Stored items from a collection:
------------
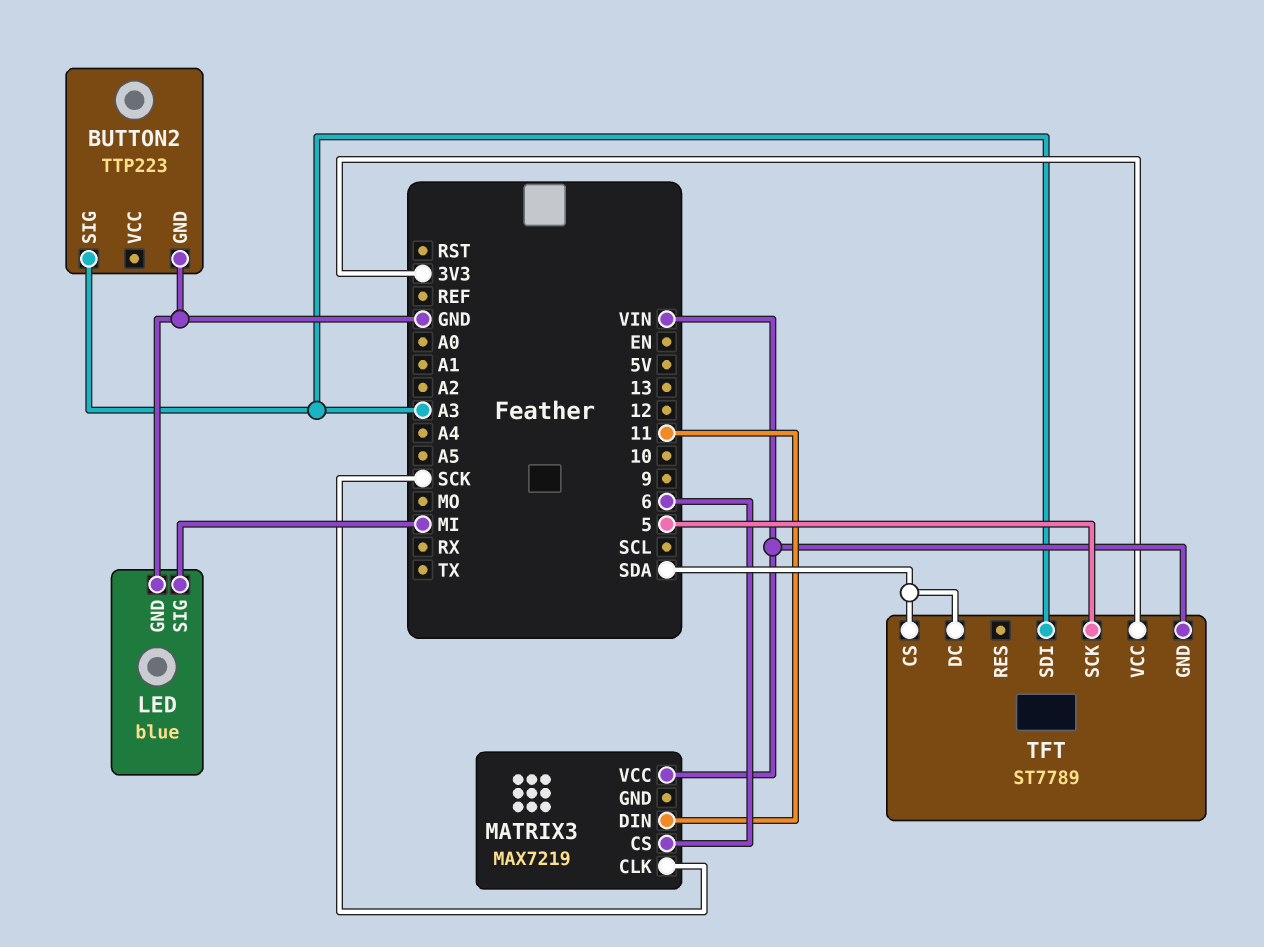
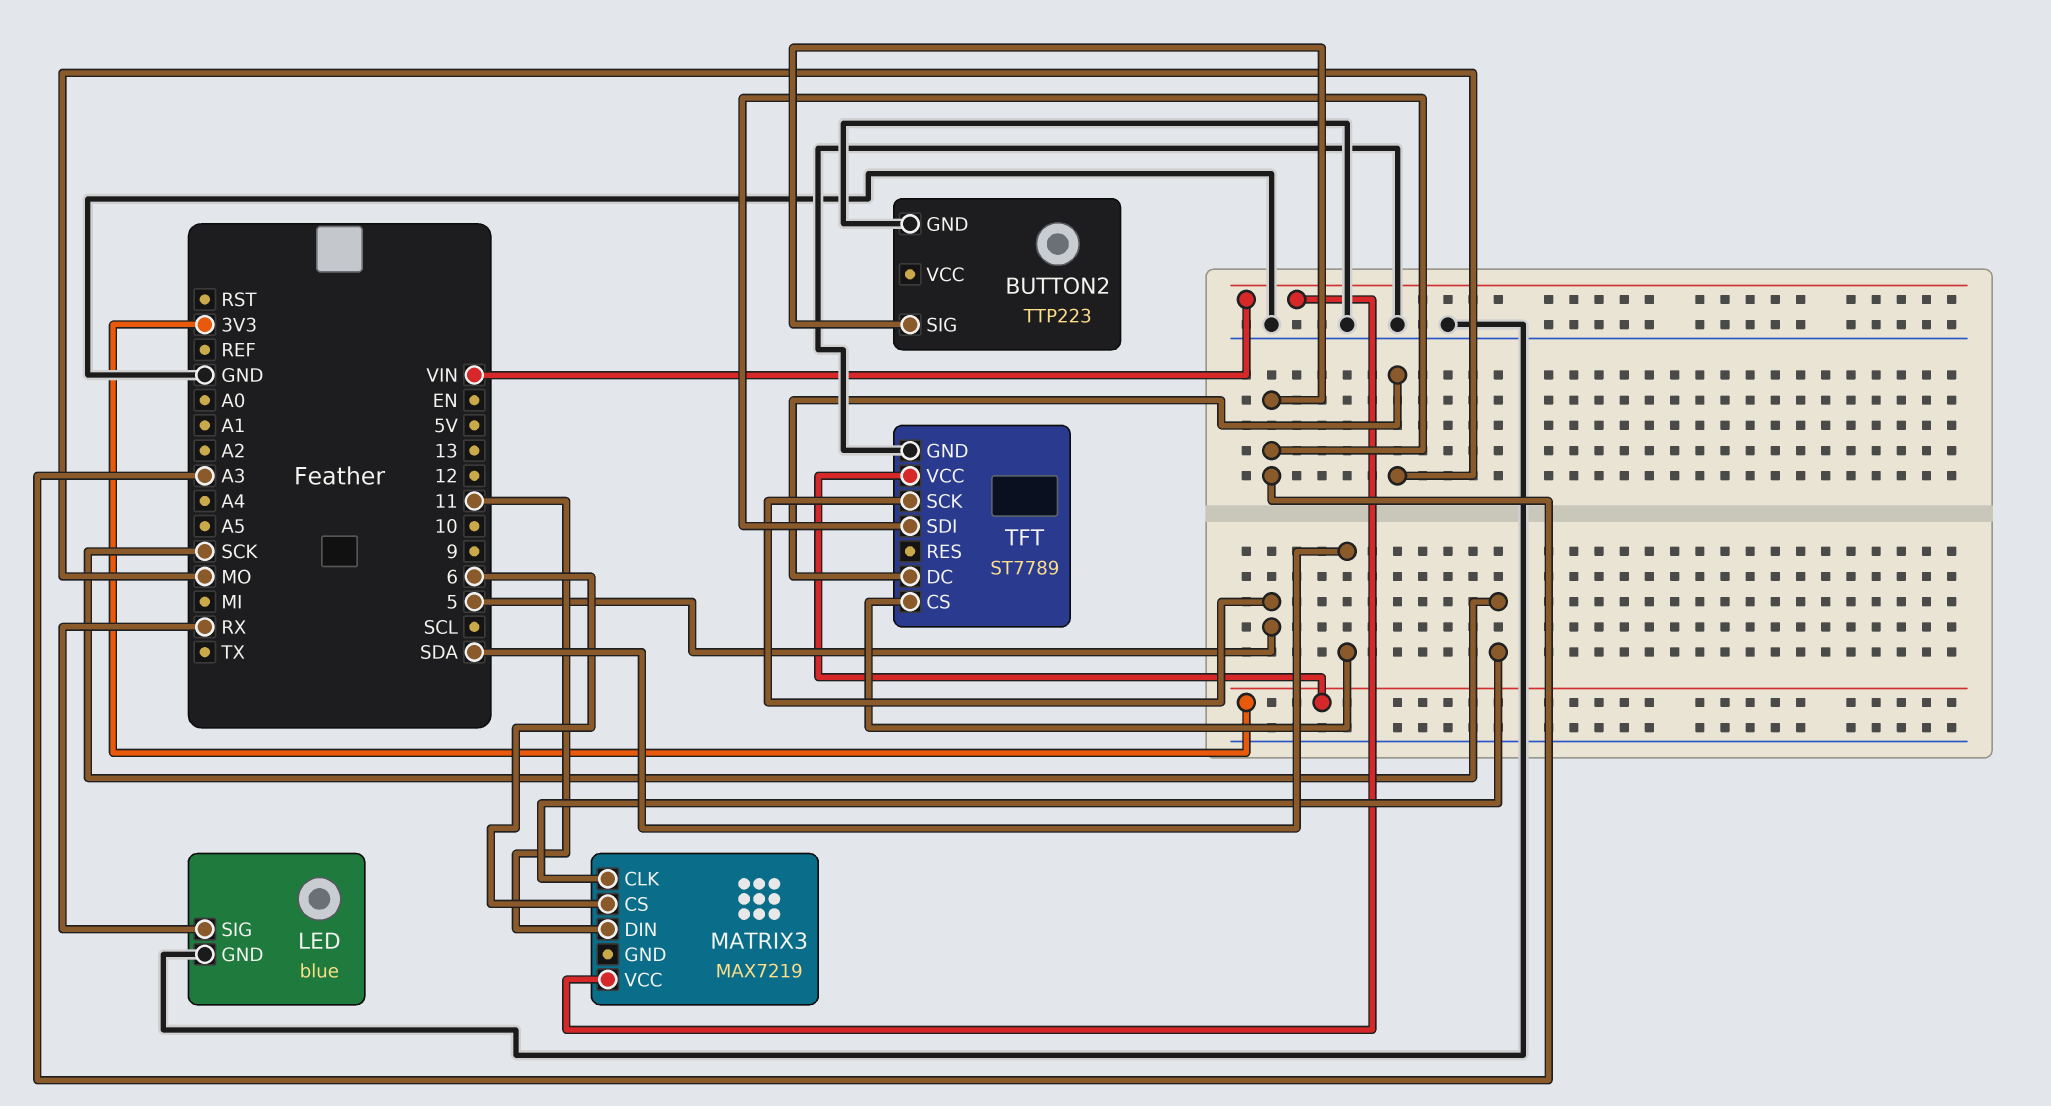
LED pin SIG: MI -> RX
TFT pin DC: SDA -> MO
TFT pin GND: VIN -> GND

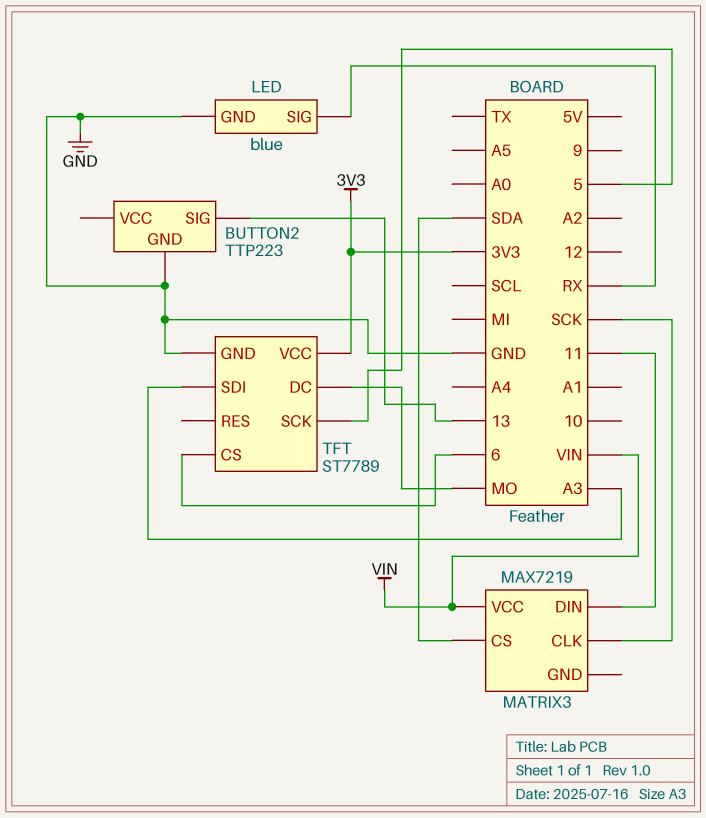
BUTTON2 pin SIG: A3 -> 13
MATRIX3 pin CS: 6 -> SDA
TFT pin CS: SDA -> 6

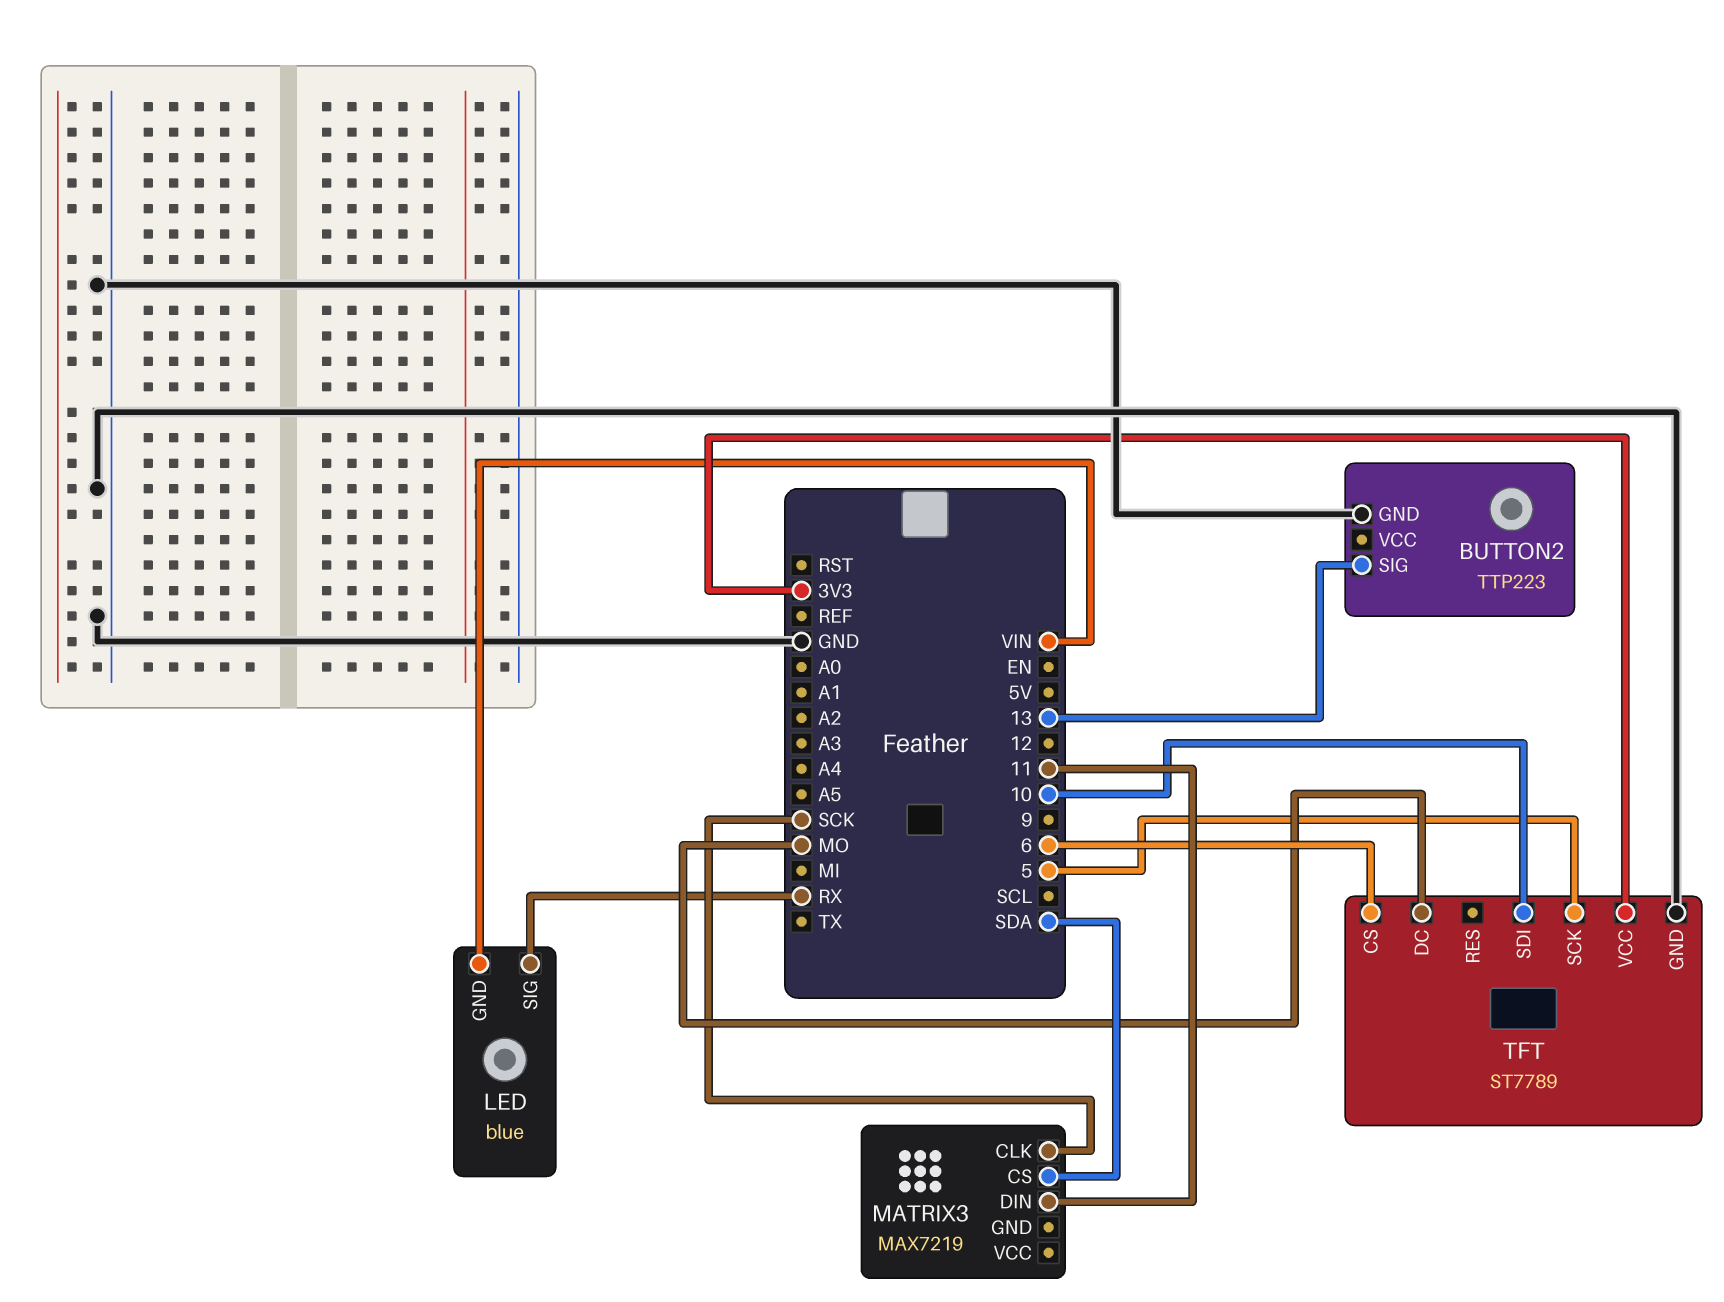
LED pin GND: GND -> VIN
MATRIX3 pin VCC: VIN -> none
TFT pin SDI: A3 -> 10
------------
:: ABOUT THIS TASK ::
Since only the text is needed, retype the data above exactly and omit the pictures.

:: ANSWER TO THE PROBLEM ::
LED pin SIG: MI -> RX
TFT pin DC: SDA -> MO
TFT pin GND: VIN -> GND

BUTTON2 pin SIG: A3 -> 13
MATRIX3 pin CS: 6 -> SDA
TFT pin CS: SDA -> 6

LED pin GND: GND -> VIN
MATRIX3 pin VCC: VIN -> none
TFT pin SDI: A3 -> 10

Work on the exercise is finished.